Given data →
########################################

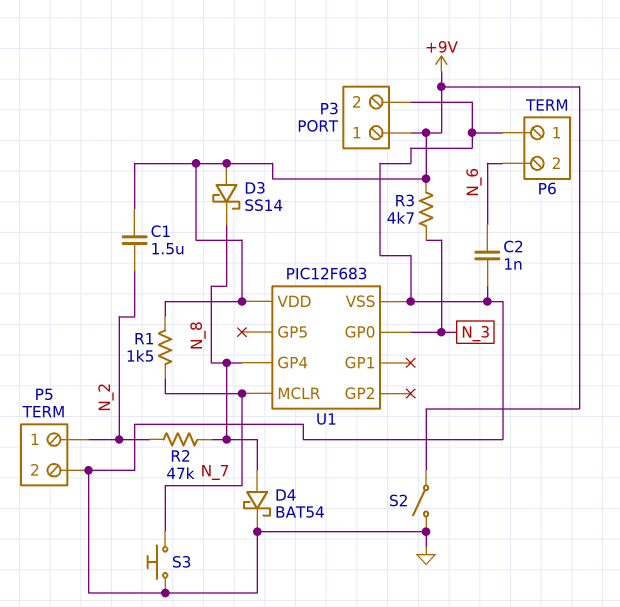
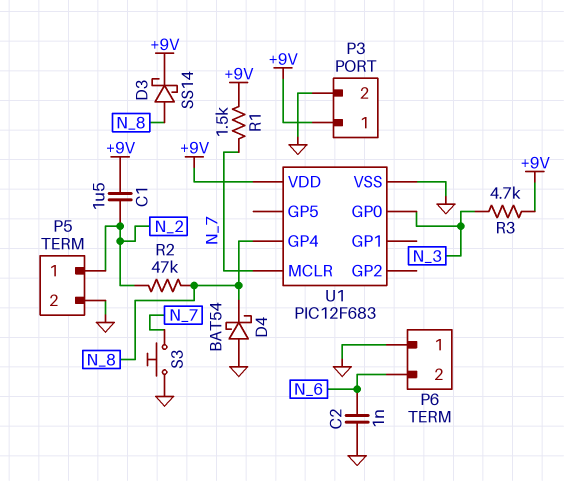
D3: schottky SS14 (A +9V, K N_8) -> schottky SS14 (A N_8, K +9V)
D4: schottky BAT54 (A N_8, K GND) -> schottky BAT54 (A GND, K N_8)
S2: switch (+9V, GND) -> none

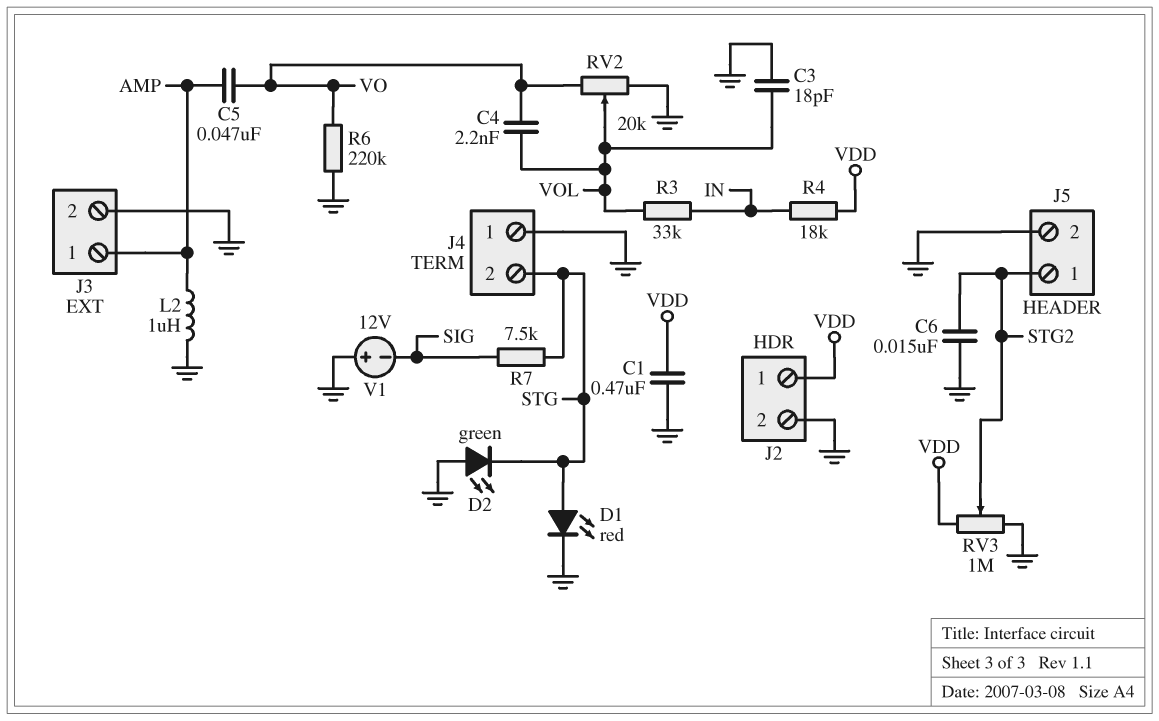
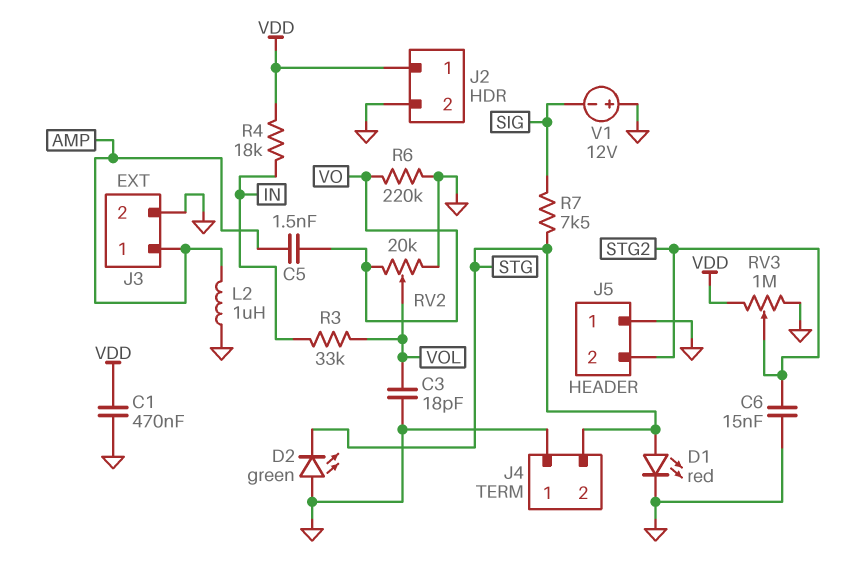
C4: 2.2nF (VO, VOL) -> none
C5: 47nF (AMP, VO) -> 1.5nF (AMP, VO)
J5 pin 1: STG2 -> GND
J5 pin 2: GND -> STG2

########################################

What needs to be done → Write the material out again exactly. Do not include the pictures.

Exercise result →
D3: schottky SS14 (A +9V, K N_8) -> schottky SS14 (A N_8, K +9V)
D4: schottky BAT54 (A N_8, K GND) -> schottky BAT54 (A GND, K N_8)
S2: switch (+9V, GND) -> none

C4: 2.2nF (VO, VOL) -> none
C5: 47nF (AMP, VO) -> 1.5nF (AMP, VO)
J5 pin 1: STG2 -> GND
J5 pin 2: GND -> STG2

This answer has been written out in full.